## LISTED RECORDS
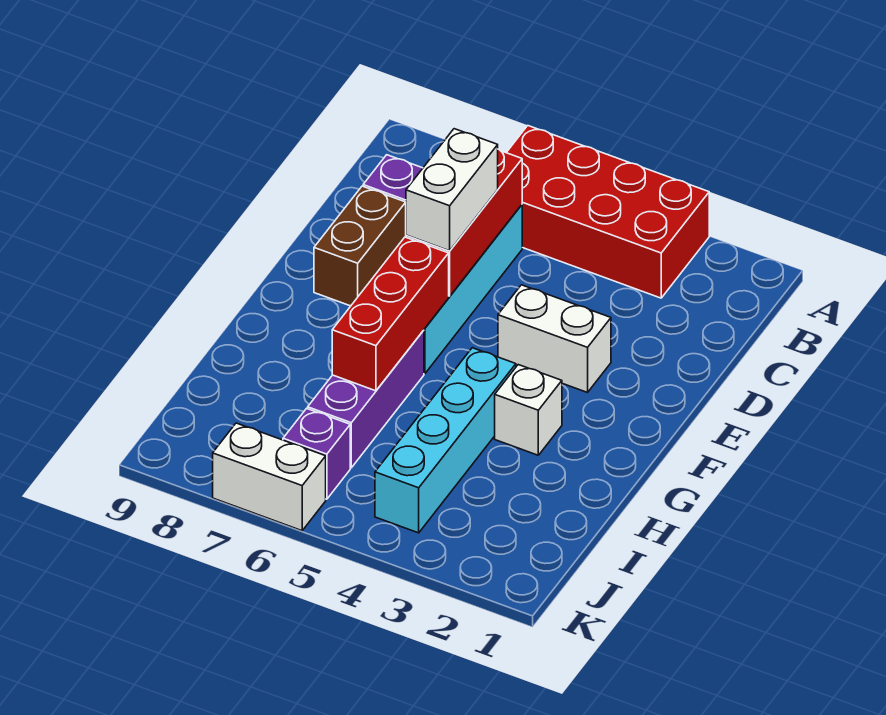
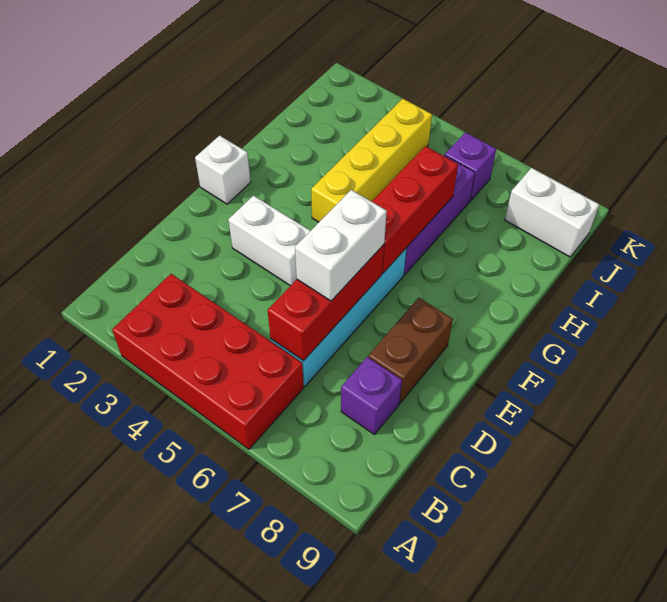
white brick G3 level 1 -> white brick F1 level 1
cyan brick G4:J4 level 1 -> yellow brick G4:J4 level 1
white brick K6:K7 level 1 -> white brick J8:J9 level 1

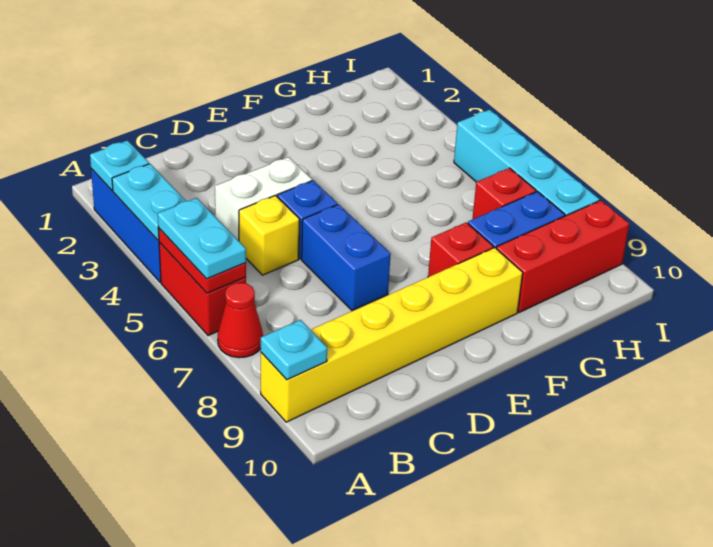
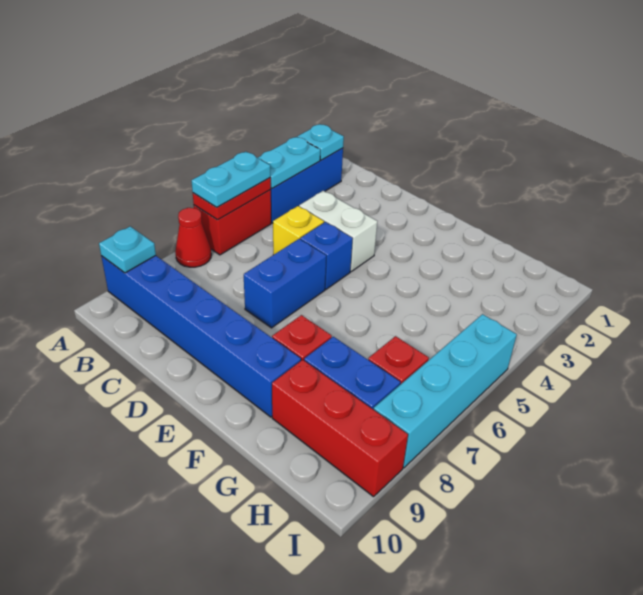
yellow brick A9:F9 level 1 -> blue brick A9:F9 level 1

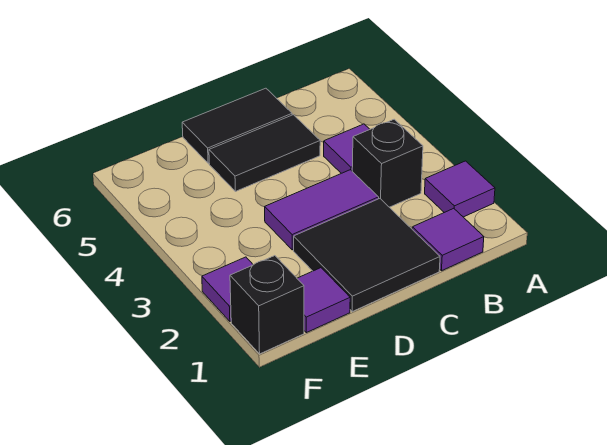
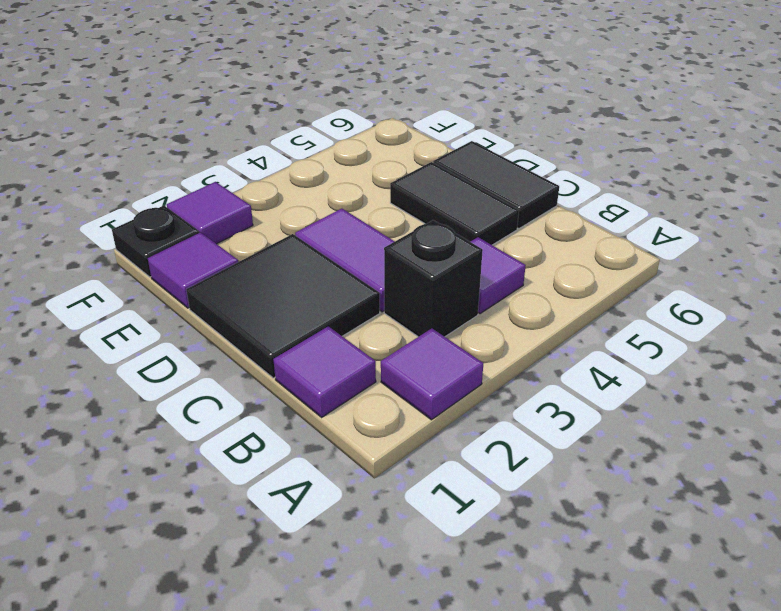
black brick F1 level 1 -> black plate F1 level 1

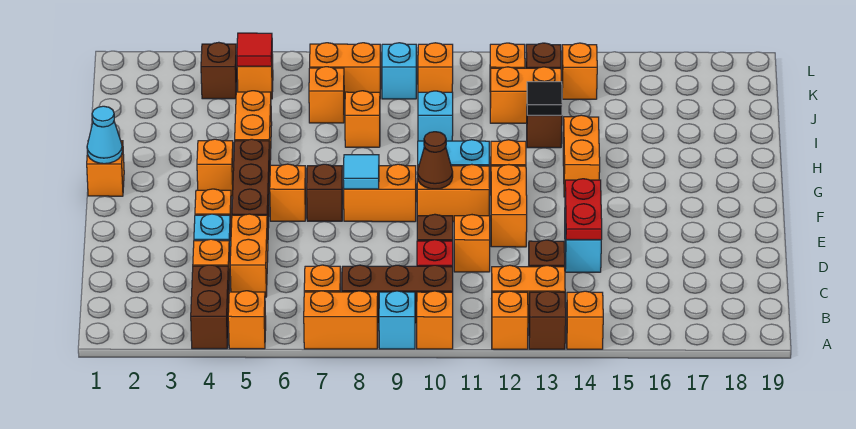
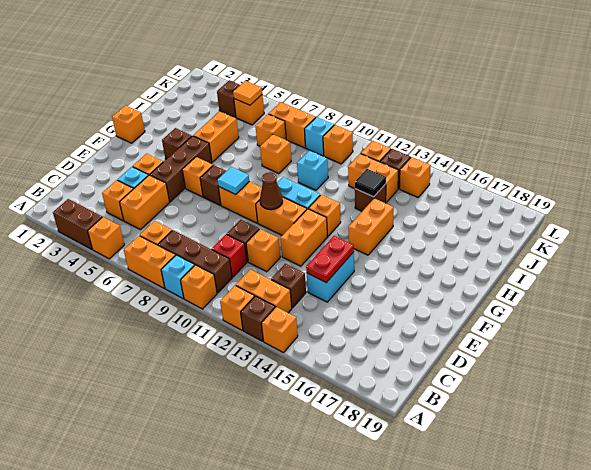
brown brick A4:B4 level 1 -> brown brick A3:A4 level 1
cyan cone G1 level 2 -> none
orange brick G4 level 1 -> brown brick G4 level 1
red tile K5 level 2 -> orange tile K5 level 2

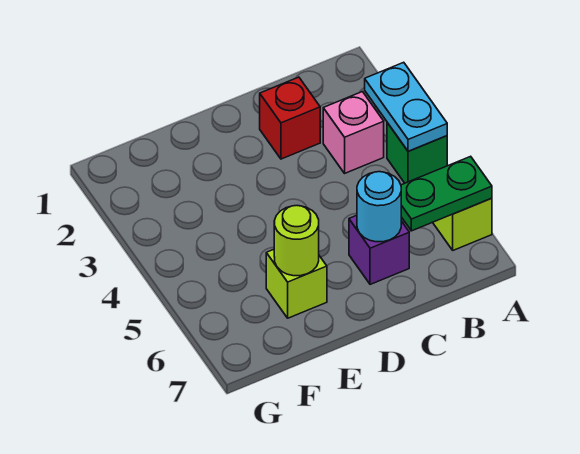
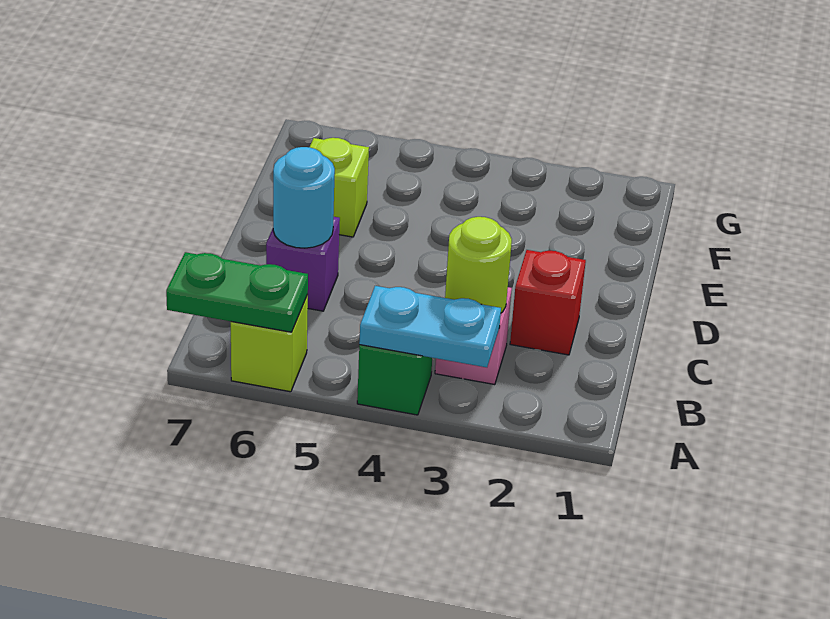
green plate A6:B6 level 2 -> green plate A6:A7 level 2
lime round brick E6 level 2 -> lime round brick B3 level 2

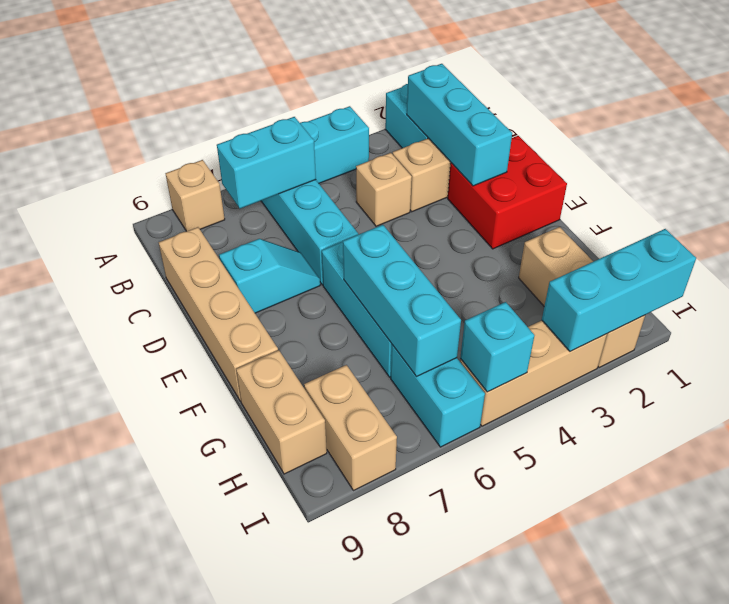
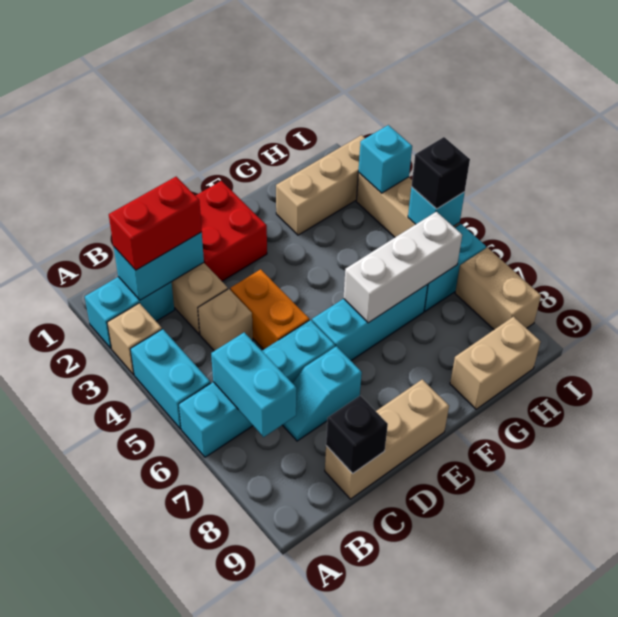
tan brick A8 level 1 -> tan brick A3 level 1
cyan brick B2:D2 level 2 -> cyan brick B2:C2 level 2
none -> red brick B2:C2 level 3
tan brick C9:F9 level 1 -> tan brick C9:E9 level 1
none -> black brick C9 level 2
none -> orange brick D4:D5 level 1
cyan slope D7:D8 level 1 top 8 -> cyan slope C7:D7 level 1 top D
cyan brick F6:H6 level 2 -> white brick F6:H6 level 2
tan brick H8:I8 level 1 -> tan brick I7:I8 level 1
cyan brick I1:I3 level 2 -> cyan brick I3 level 2
none -> black brick I5 level 3

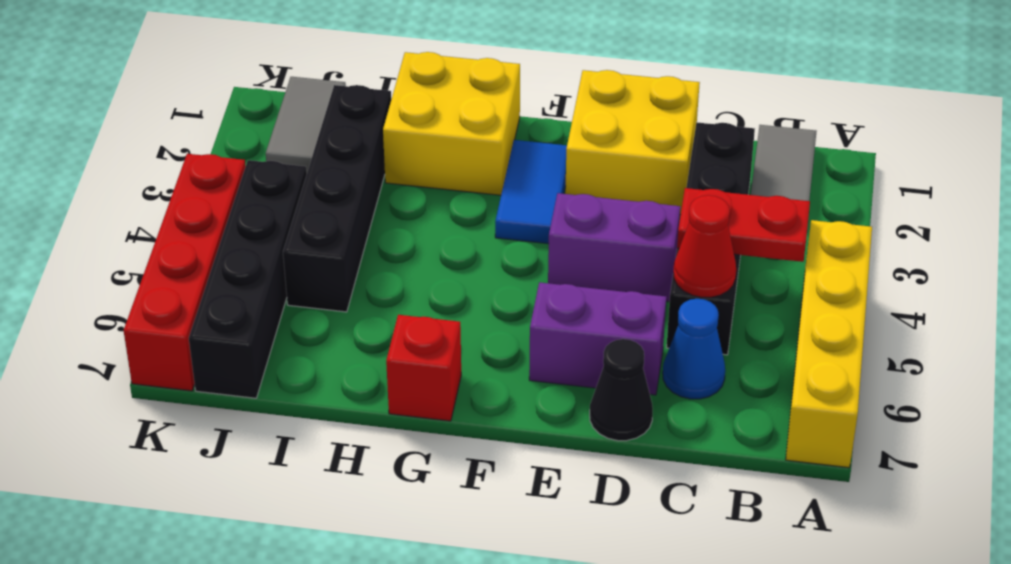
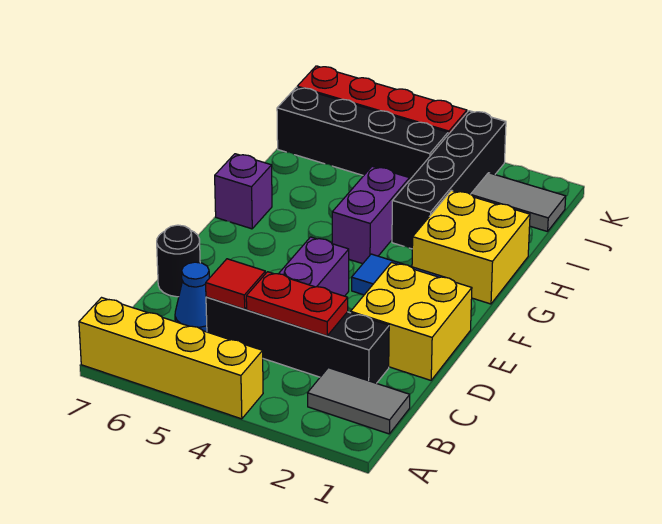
red plate B4:C4 level 2 -> red plate C3:C4 level 2
red cone C5 level 2 -> red tile C5 level 2
purple brick D6:E6 level 1 -> purple brick G4:H4 level 1
black cone D7 level 1 -> black round brick D7 level 1
red brick G7 level 1 -> purple brick G7 level 1
black brick I2:I5 level 1 -> black brick H3:K3 level 1

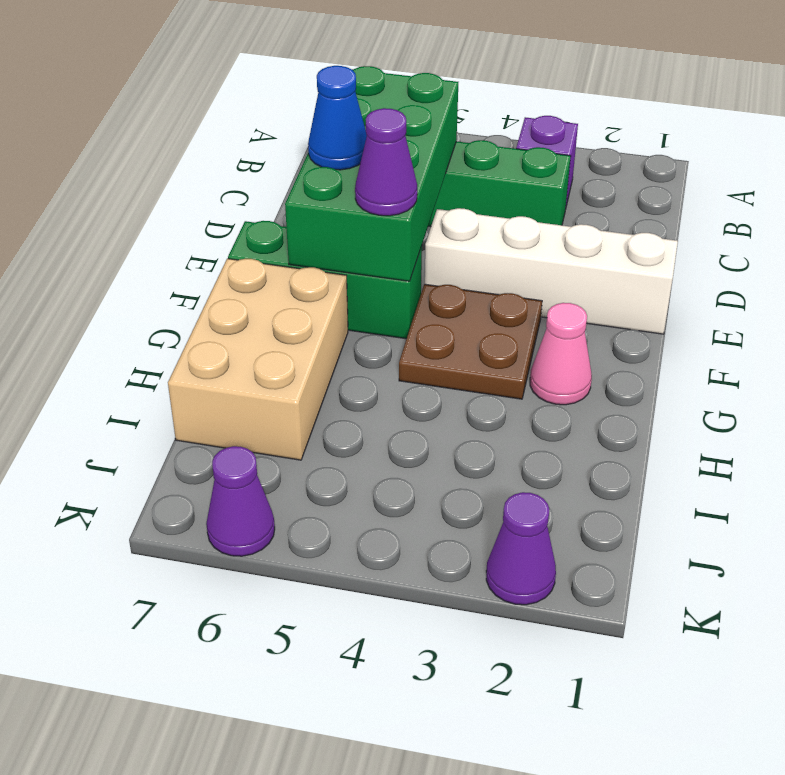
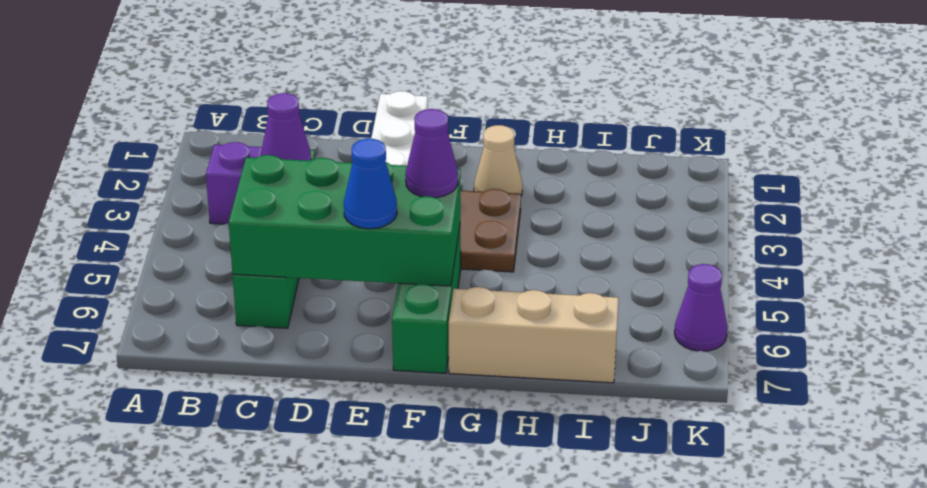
pink cone G2 level 1 -> tan cone G2 level 1
tan brick G6:I7 level 1 -> tan brick G7:I7 level 1
purple cone K2 level 1 -> purple cone C3 level 2

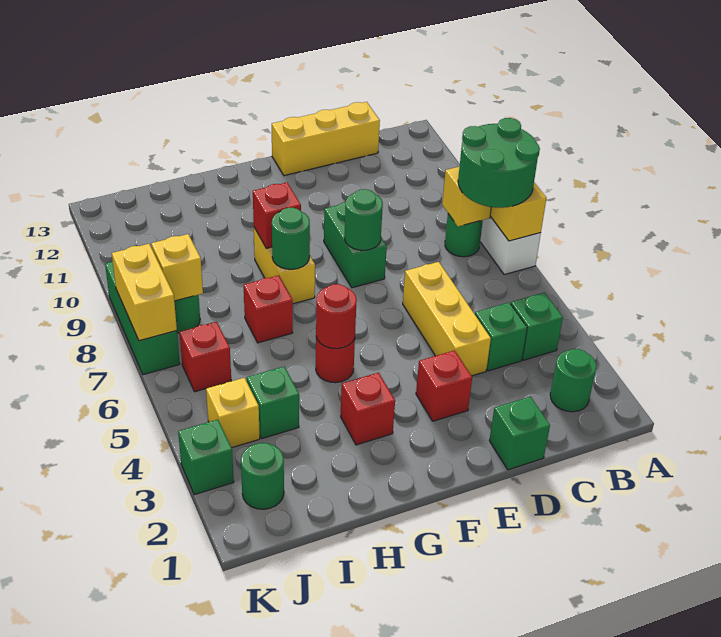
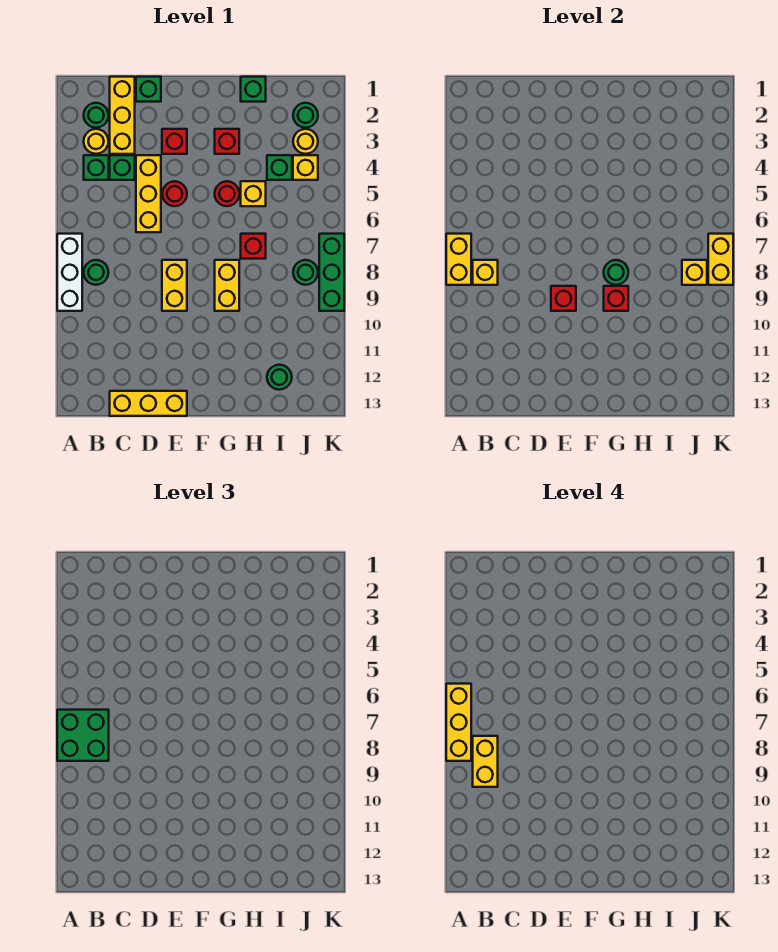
none -> yellow brick A6:A8 level 4
green round brick A7:B8 level 3 -> green brick A7:B8 level 3
none -> yellow round brick B3 level 1
none -> yellow brick B8:B9 level 4
none -> yellow brick C1:C3 level 1
green brick E8:E9 level 1 -> yellow brick E8:E9 level 1
green round brick E8 level 2 -> green round brick I12 level 1
red round brick G5 level 2 -> red round brick E5 level 1
none -> yellow brick H5 level 1
none -> yellow round brick J3 level 1
red brick J6 level 1 -> red brick E9 level 2
green brick K3 level 1 -> green brick H1 level 1

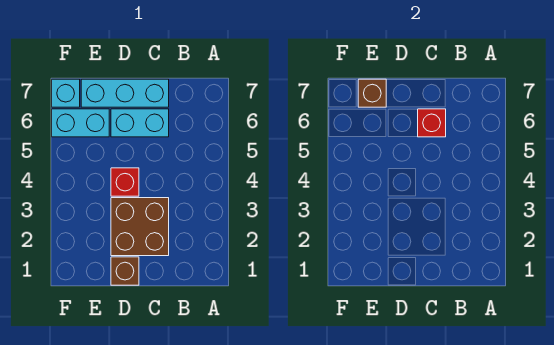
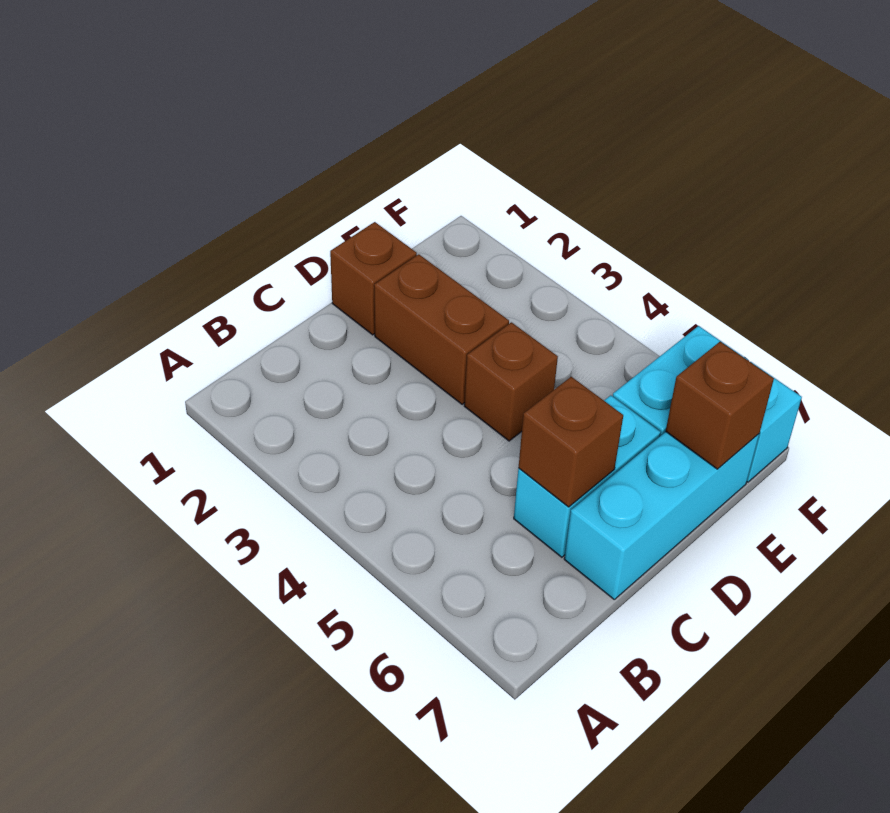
brown brick C2:D3 level 1 -> brown brick D2:D3 level 1
red brick C6 level 2 -> brown brick C6 level 2
red brick D4 level 1 -> brown brick D4 level 1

## WORK REQUEST
Drop the pictures, then write out only the lines running from the one containing "none -> yellow round brick B3 level 1" through the last line above, both included, exactly.

## PROBLEM SOLUTION
none -> yellow round brick B3 level 1
none -> yellow brick B8:B9 level 4
none -> yellow brick C1:C3 level 1
green brick E8:E9 level 1 -> yellow brick E8:E9 level 1
green round brick E8 level 2 -> green round brick I12 level 1
red round brick G5 level 2 -> red round brick E5 level 1
none -> yellow brick H5 level 1
none -> yellow round brick J3 level 1
red brick J6 level 1 -> red brick E9 level 2
green brick K3 level 1 -> green brick H1 level 1

brown brick C2:D3 level 1 -> brown brick D2:D3 level 1
red brick C6 level 2 -> brown brick C6 level 2
red brick D4 level 1 -> brown brick D4 level 1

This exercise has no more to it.